## [Your task]
In the material below, repeat only the lines from the one that holds "green hourglass: 1 -> 0" through the final line, exactly as they stand.

## [Data to process]
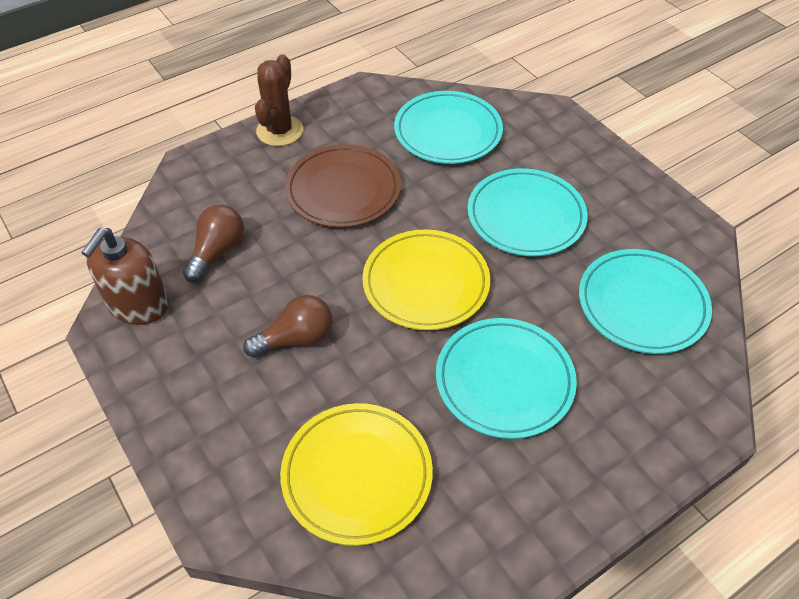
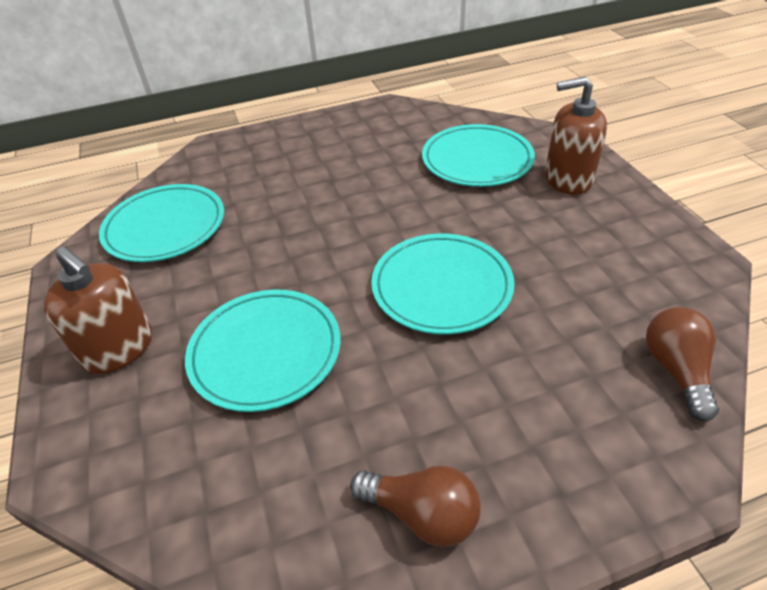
brown cactus: 1 -> 0
brown plate: 1 -> 0
brown soap dispenser: 1 -> 2
yellow plate: 2 -> 0

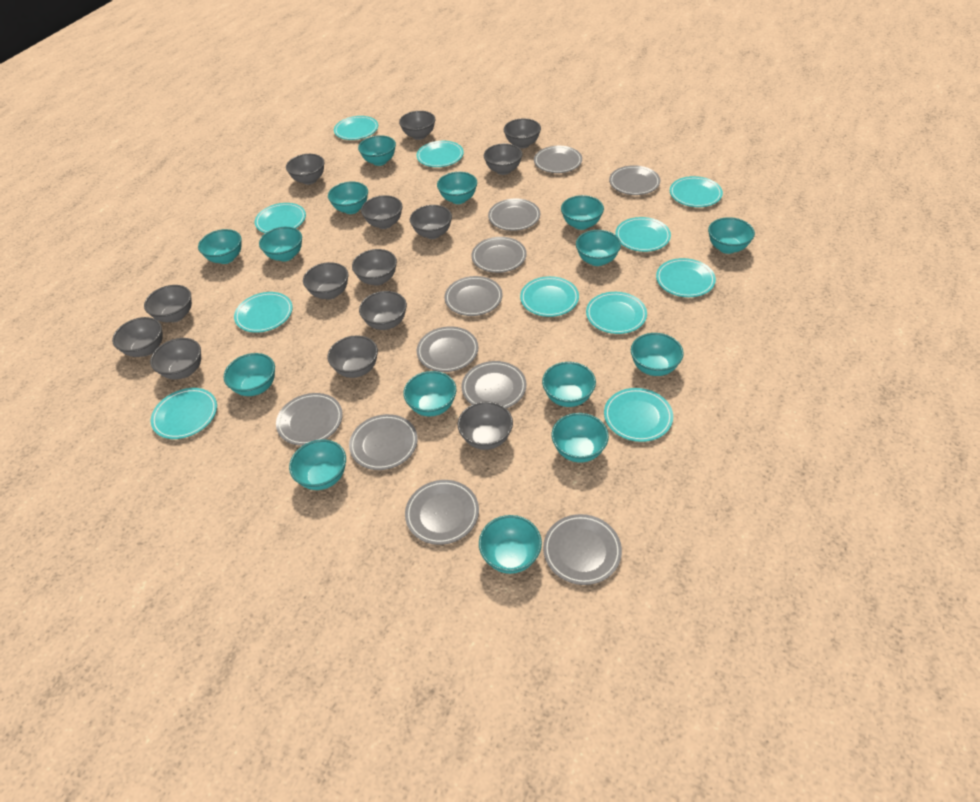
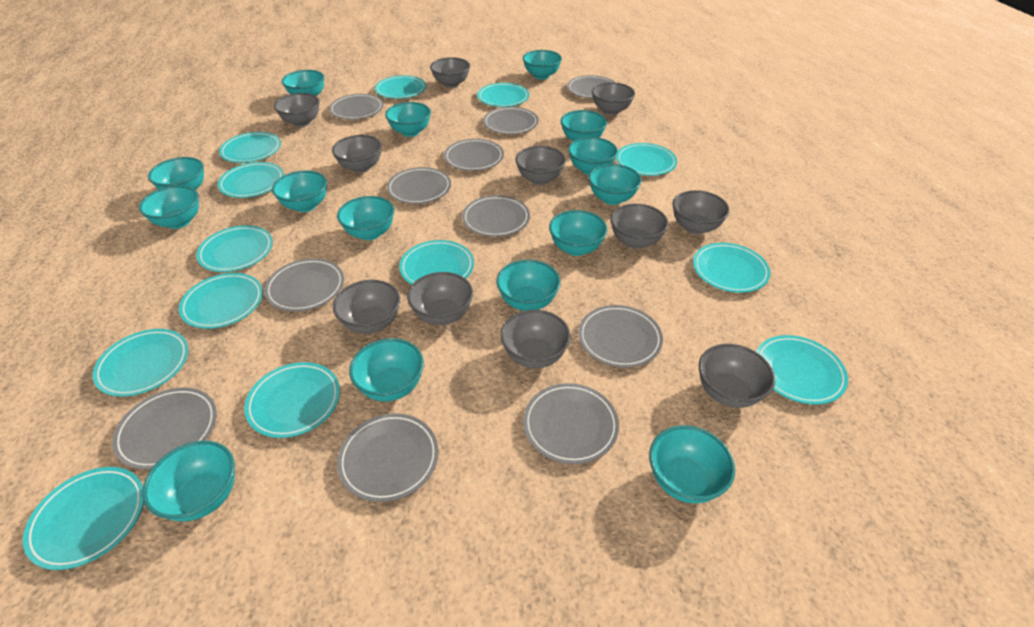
grey bowl: 14 -> 11
turquoise plate: 11 -> 13

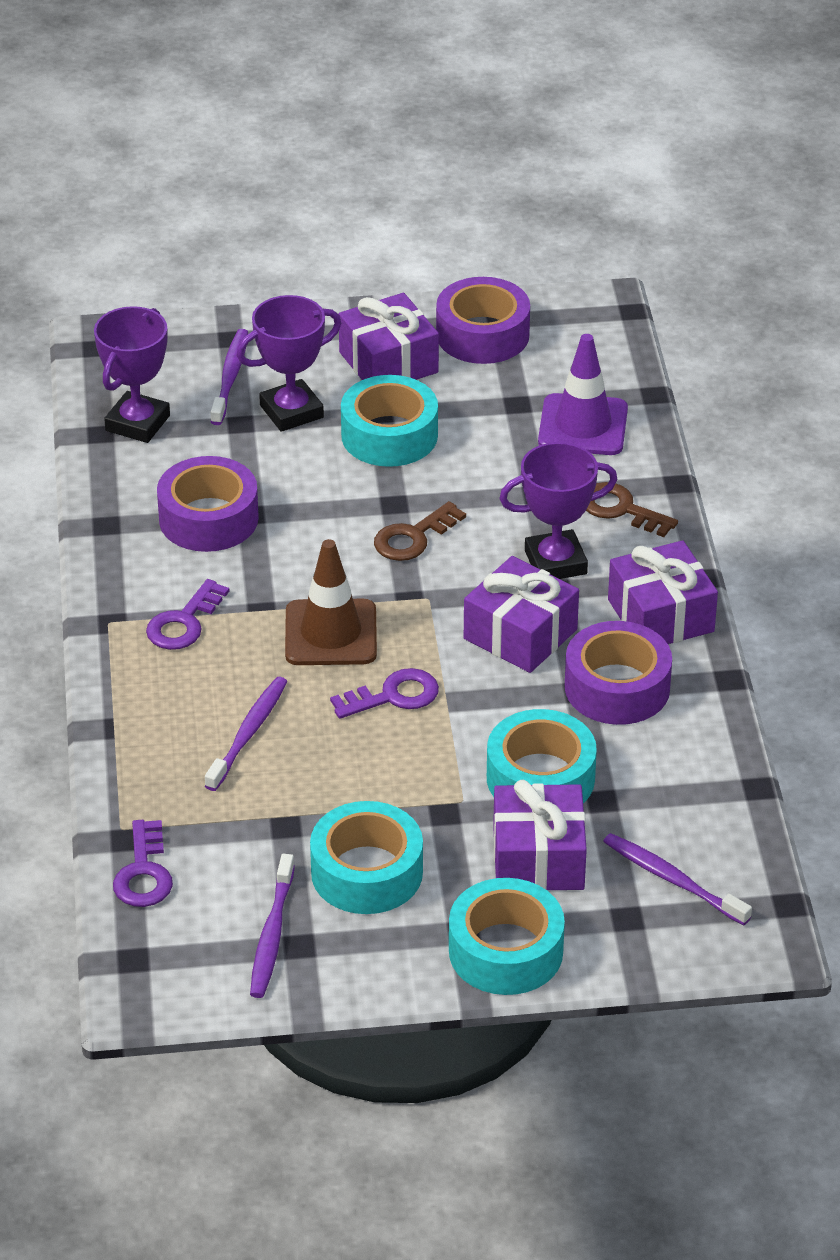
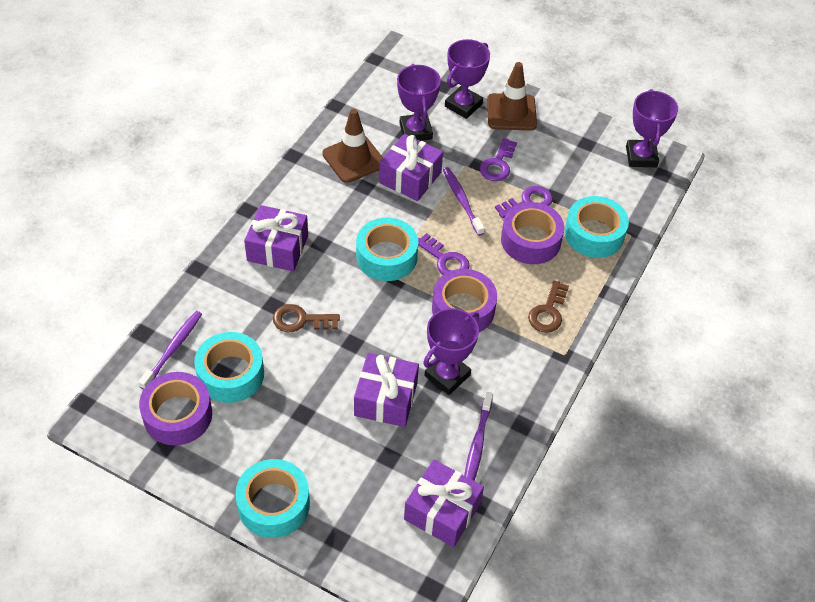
brown traffic cone: 1 -> 2
purple toothbrush: 4 -> 3
purple traffic cone: 1 -> 0
purple trophy: 3 -> 4

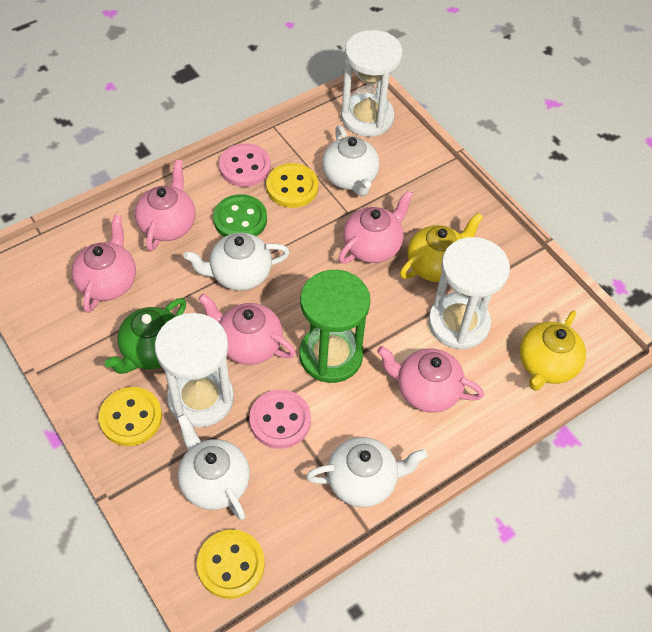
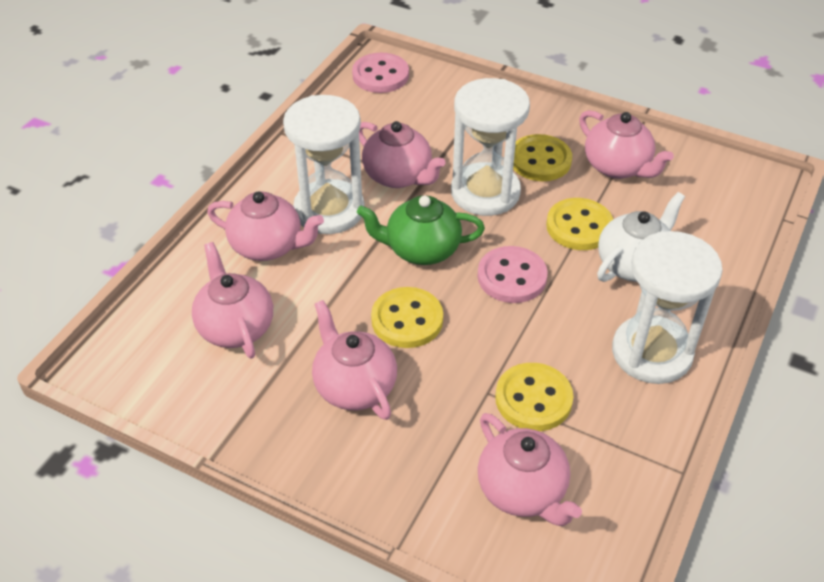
green button: 1 -> 0
green hourglass: 1 -> 0
pink teapot: 5 -> 6
white teapot: 4 -> 1
yellow button: 3 -> 4
yellow teapot: 2 -> 0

## [Response]
green hourglass: 1 -> 0
pink teapot: 5 -> 6
white teapot: 4 -> 1
yellow button: 3 -> 4
yellow teapot: 2 -> 0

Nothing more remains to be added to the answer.